WORK ORDER »
For the records below, output word for word the lines from the one with "(668, 301) = (253, 131): red" up to and including the one with "camera: 60 degrees right, 10 degrees down". No pictures.

Scene comparison data:

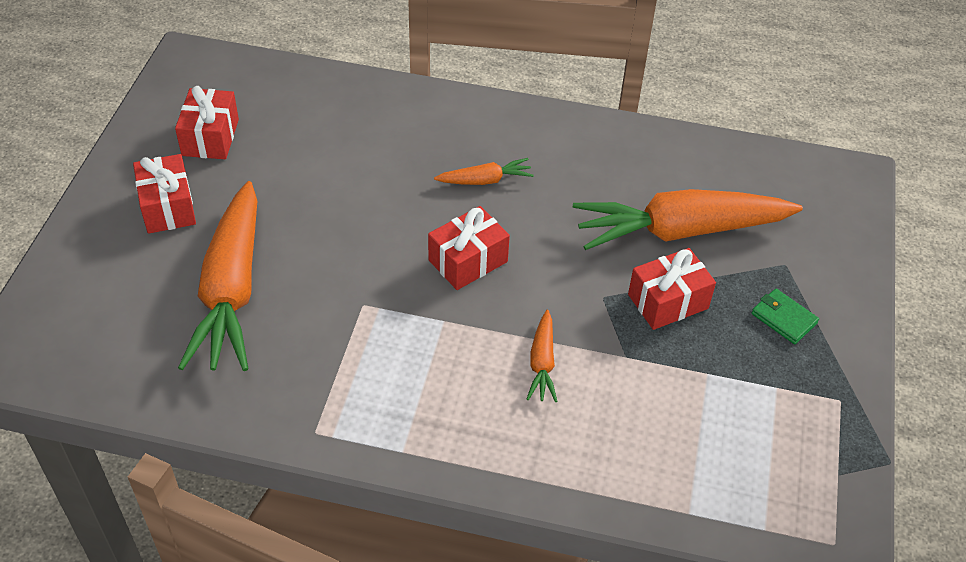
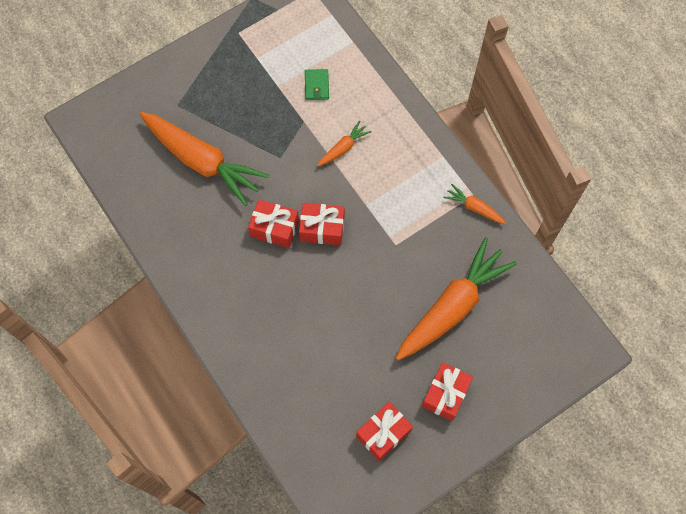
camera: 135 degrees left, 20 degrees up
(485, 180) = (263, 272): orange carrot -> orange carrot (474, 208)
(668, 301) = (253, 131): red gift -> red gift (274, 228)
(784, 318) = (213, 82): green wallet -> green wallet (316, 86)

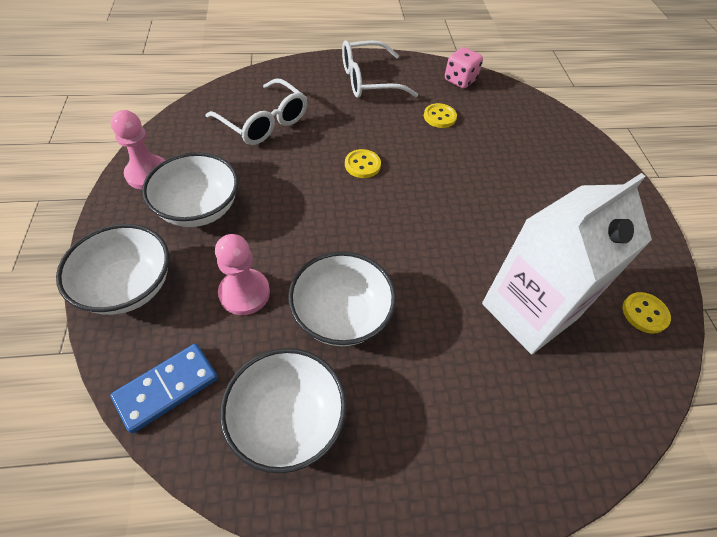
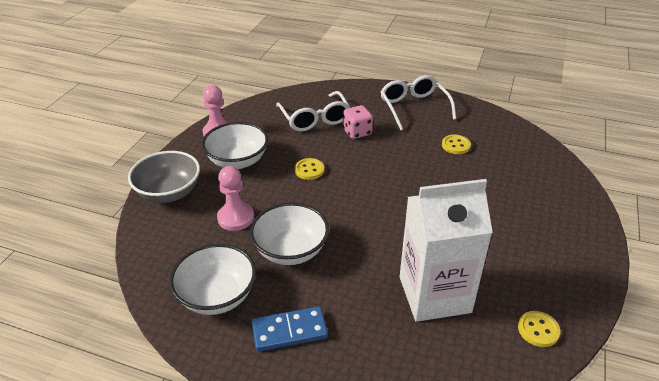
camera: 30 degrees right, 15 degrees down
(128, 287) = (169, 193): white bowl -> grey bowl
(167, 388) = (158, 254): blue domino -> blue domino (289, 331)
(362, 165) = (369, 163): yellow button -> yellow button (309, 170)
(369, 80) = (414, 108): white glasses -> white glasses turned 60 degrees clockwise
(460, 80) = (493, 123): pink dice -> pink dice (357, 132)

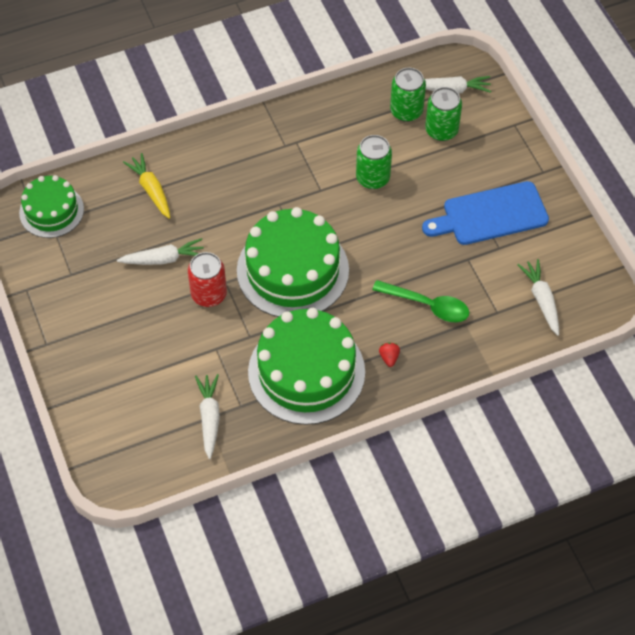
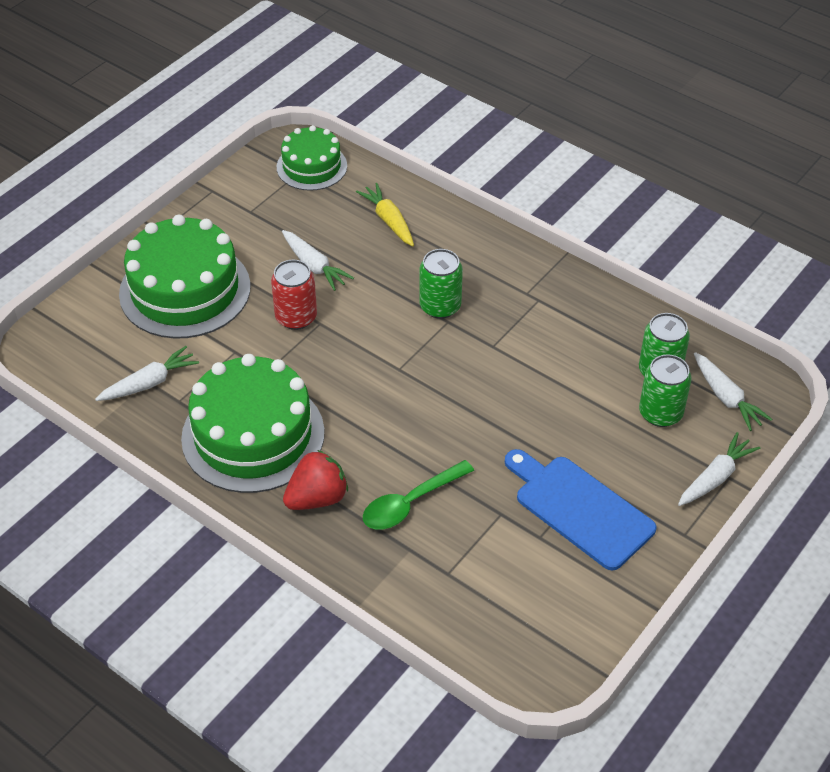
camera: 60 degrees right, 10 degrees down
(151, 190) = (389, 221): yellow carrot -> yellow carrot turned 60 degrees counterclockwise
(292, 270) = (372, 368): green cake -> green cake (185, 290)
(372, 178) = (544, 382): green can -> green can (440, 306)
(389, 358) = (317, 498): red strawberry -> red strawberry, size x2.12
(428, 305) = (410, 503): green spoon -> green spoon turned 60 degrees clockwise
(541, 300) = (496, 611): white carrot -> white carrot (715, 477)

* * *

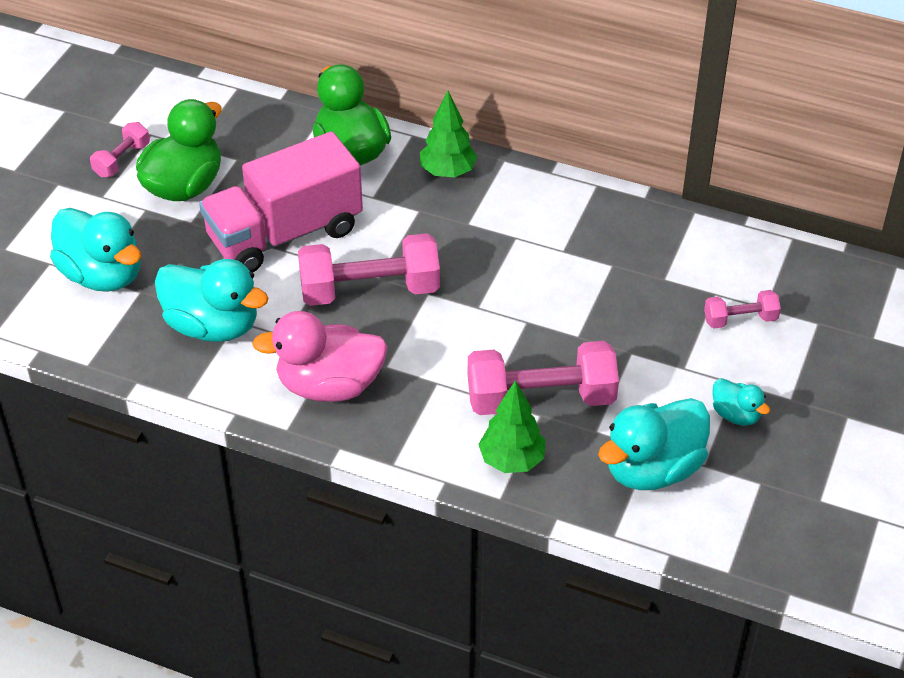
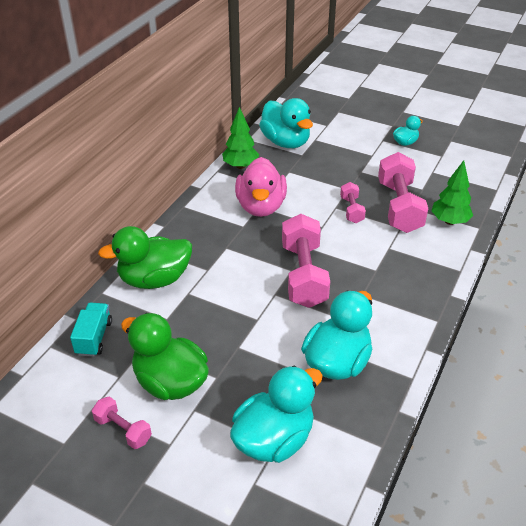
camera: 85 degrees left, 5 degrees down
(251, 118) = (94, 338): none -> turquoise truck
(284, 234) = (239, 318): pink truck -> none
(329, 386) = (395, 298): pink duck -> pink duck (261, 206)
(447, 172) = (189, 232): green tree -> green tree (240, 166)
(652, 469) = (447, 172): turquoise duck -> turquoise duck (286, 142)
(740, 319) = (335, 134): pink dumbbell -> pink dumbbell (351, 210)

==

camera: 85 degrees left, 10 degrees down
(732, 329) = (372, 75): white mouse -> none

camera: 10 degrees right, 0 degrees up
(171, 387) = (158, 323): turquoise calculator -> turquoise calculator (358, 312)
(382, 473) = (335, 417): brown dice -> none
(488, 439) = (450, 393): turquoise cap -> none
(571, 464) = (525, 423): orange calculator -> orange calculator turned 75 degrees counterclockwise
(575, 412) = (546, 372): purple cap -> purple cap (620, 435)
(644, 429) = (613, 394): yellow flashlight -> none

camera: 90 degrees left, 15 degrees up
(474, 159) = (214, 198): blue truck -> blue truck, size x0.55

EXERCISE SOLUTION »
(668, 301) = (253, 131): red gift -> red gift (274, 228)
(784, 318) = (213, 82): green wallet -> green wallet (316, 86)

camera: 30 degrees right, 15 degrees down
(128, 287) = (169, 193): white bowl -> grey bowl
(167, 388) = (158, 254): blue domino -> blue domino (289, 331)
(362, 165) = (369, 163): yellow button -> yellow button (309, 170)
(369, 80) = (414, 108): white glasses -> white glasses turned 60 degrees clockwise
(460, 80) = (493, 123): pink dice -> pink dice (357, 132)

camera: 60 degrees right, 10 degrees down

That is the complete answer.